[What you need to do] Rewrite the listing below with "counterclockwise" replaced by "anticlockwise" wherever it occurs and every other word unchanged. Leave out the picture lines.

[Stored data]
==========
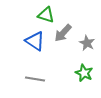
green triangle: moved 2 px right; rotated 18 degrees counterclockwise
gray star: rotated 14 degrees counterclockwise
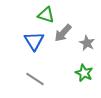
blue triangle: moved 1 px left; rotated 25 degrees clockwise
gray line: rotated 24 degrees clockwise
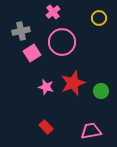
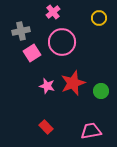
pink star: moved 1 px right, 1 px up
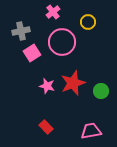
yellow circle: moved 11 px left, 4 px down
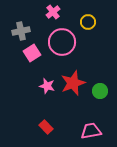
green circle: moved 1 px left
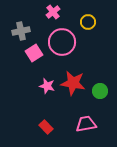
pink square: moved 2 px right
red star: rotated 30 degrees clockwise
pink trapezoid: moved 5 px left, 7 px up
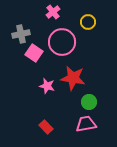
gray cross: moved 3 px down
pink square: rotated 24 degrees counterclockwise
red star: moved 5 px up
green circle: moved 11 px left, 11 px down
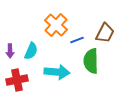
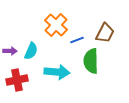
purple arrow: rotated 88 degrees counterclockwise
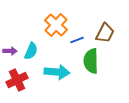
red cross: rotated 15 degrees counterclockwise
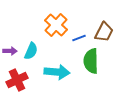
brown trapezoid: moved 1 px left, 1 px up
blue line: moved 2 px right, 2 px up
==========
[Finished exercise]
green triangle: moved 2 px right; rotated 18 degrees anticlockwise
gray star: rotated 14 degrees anticlockwise
blue triangle: moved 1 px left; rotated 25 degrees clockwise
gray line: rotated 24 degrees clockwise
pink star: moved 1 px right, 1 px up
yellow circle: moved 11 px left, 4 px down
green circle: moved 1 px left
pink square: moved 2 px right
red star: rotated 30 degrees clockwise
pink trapezoid: moved 5 px left, 7 px up
gray cross: moved 3 px down
pink square: rotated 24 degrees anticlockwise
red star: moved 5 px up
green circle: moved 11 px left, 11 px down
purple arrow: rotated 88 degrees anticlockwise
red cross: rotated 15 degrees anticlockwise
brown trapezoid: moved 1 px left, 1 px up
blue line: moved 2 px right, 2 px up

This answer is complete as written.